WRITTEN TASK: Return each line of the data below verbatim; pictures are to be left out.
*** DATA SUPPLIED ***
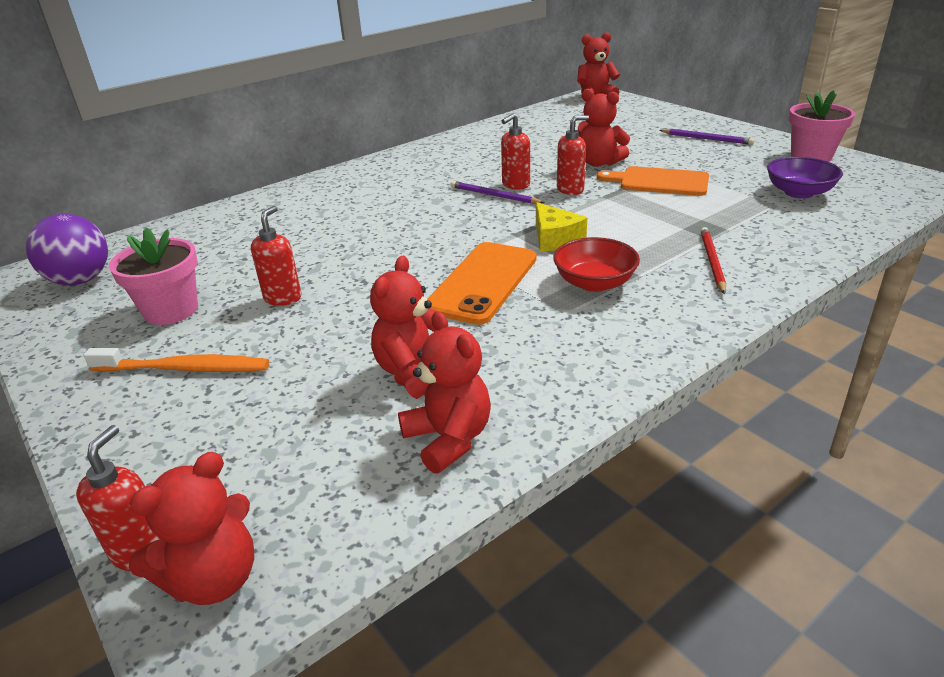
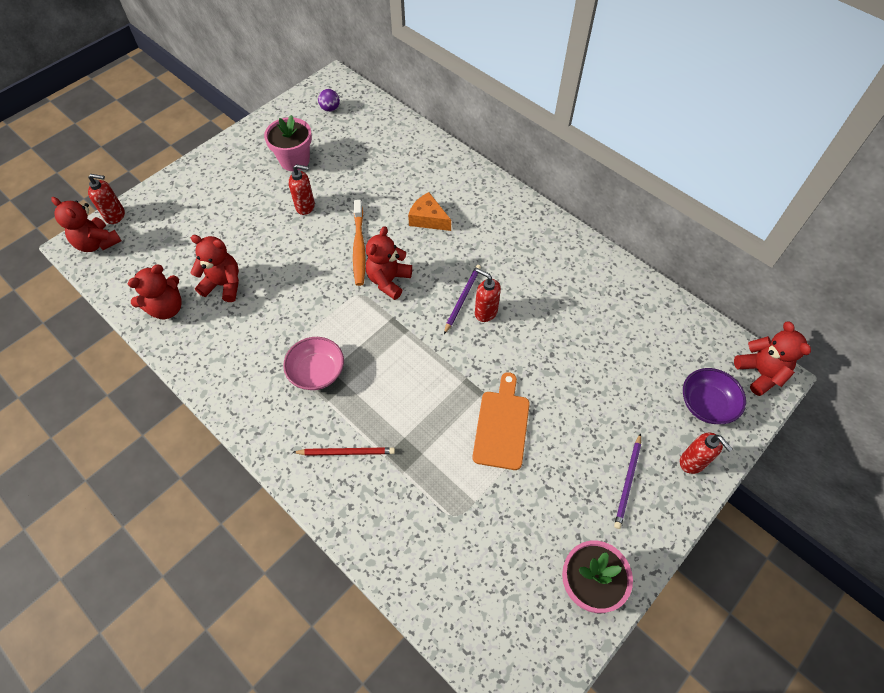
camera: 80 degrees right, 25 degrees up
purple ball [26,214,108,285] -> purple ball [318,89,340,112], size x0.52
orange toothbrush [84,348,269,372] -> orange toothbrush moved to [353,200,366,286]
orange phone [427,242,537,325] -> none
yellow cheese [536,202,587,252] -> none
red bowl [553,237,640,292] -> pink bowl [283,337,344,390]
red soap dispenser [557,115,589,195] -> red soap dispenser moved to [680,432,733,474]
red teddy bear [578,89,630,167] -> red teddy bear moved to [366,226,412,300]
purple bowl [767,157,843,199] -> purple bowl moved to [683,368,746,424]
none -> orange cheese [408,192,451,231]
*** End of DATA SUPPLIED ***
SOLUTION TO THIS EXERCISE:
camera: 80 degrees right, 25 degrees up
purple ball [26,214,108,285] -> purple ball [318,89,340,112], size x0.52
orange toothbrush [84,348,269,372] -> orange toothbrush moved to [353,200,366,286]
orange phone [427,242,537,325] -> none
yellow cheese [536,202,587,252] -> none
red bowl [553,237,640,292] -> pink bowl [283,337,344,390]
red soap dispenser [557,115,589,195] -> red soap dispenser moved to [680,432,733,474]
red teddy bear [578,89,630,167] -> red teddy bear moved to [366,226,412,300]
purple bowl [767,157,843,199] -> purple bowl moved to [683,368,746,424]
none -> orange cheese [408,192,451,231]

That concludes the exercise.